> _WORK REQUIRED_: Transcribe each record exactly, but omit pictures.

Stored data
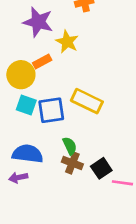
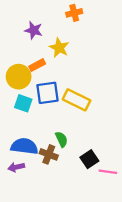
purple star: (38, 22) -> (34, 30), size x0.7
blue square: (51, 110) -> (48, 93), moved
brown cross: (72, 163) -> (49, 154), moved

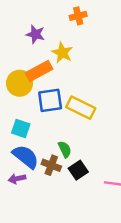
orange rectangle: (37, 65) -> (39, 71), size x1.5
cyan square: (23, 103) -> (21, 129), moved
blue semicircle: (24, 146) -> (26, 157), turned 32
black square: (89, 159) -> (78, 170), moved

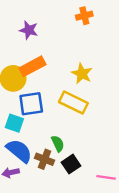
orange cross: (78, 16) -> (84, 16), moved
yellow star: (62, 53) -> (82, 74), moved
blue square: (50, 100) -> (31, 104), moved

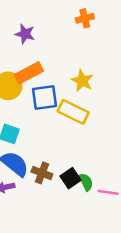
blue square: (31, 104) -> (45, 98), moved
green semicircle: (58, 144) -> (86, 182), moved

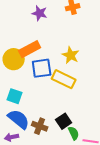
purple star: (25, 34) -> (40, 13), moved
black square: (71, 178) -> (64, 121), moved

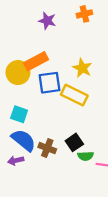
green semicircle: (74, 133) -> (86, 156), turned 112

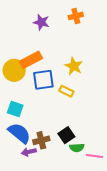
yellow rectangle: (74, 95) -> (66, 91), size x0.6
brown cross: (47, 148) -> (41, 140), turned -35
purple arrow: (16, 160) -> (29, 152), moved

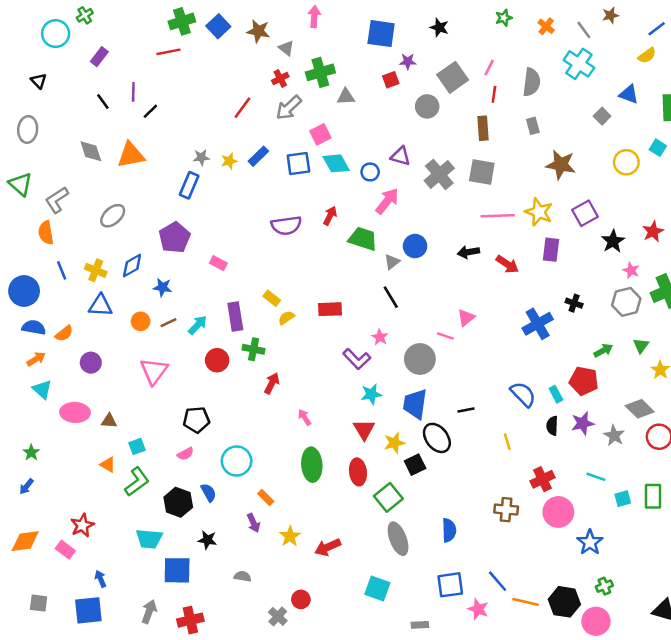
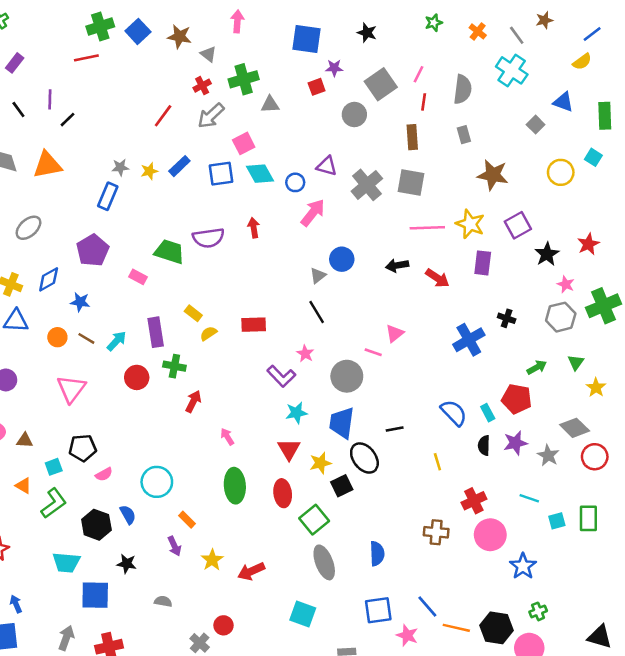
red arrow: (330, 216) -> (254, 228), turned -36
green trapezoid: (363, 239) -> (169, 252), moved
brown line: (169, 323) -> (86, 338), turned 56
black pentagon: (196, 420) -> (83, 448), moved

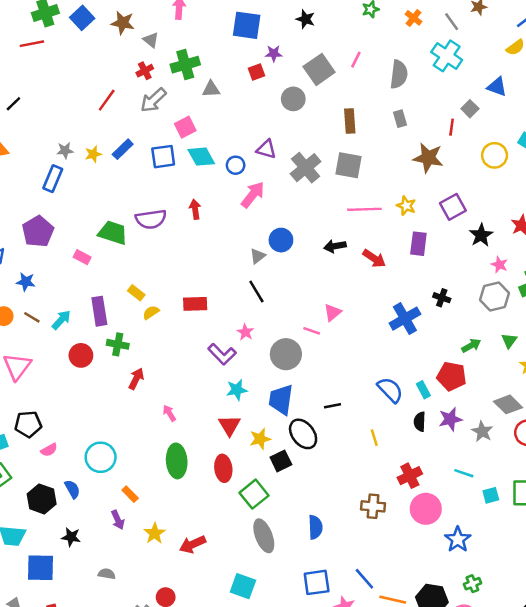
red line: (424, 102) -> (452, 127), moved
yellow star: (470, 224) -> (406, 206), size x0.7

> _SOLUTION TO THIS PROBLEM_:
purple star: (38, 22) -> (34, 30), size x0.7
blue square: (51, 110) -> (48, 93), moved
brown cross: (72, 163) -> (49, 154), moved

orange rectangle: (37, 65) -> (39, 71), size x1.5
cyan square: (23, 103) -> (21, 129), moved
blue semicircle: (24, 146) -> (26, 157), turned 32
black square: (89, 159) -> (78, 170), moved

orange cross: (78, 16) -> (84, 16), moved
yellow star: (62, 53) -> (82, 74), moved
blue square: (50, 100) -> (31, 104), moved

blue square: (31, 104) -> (45, 98), moved
green semicircle: (58, 144) -> (86, 182), moved

purple star: (25, 34) -> (40, 13), moved
black square: (71, 178) -> (64, 121), moved

green semicircle: (74, 133) -> (86, 156), turned 112

yellow rectangle: (74, 95) -> (66, 91), size x0.6
brown cross: (47, 148) -> (41, 140), turned -35
purple arrow: (16, 160) -> (29, 152), moved

red arrow: (330, 216) -> (254, 228), turned -36
green trapezoid: (363, 239) -> (169, 252), moved
brown line: (169, 323) -> (86, 338), turned 56
black pentagon: (196, 420) -> (83, 448), moved

red line: (424, 102) -> (452, 127), moved
yellow star: (470, 224) -> (406, 206), size x0.7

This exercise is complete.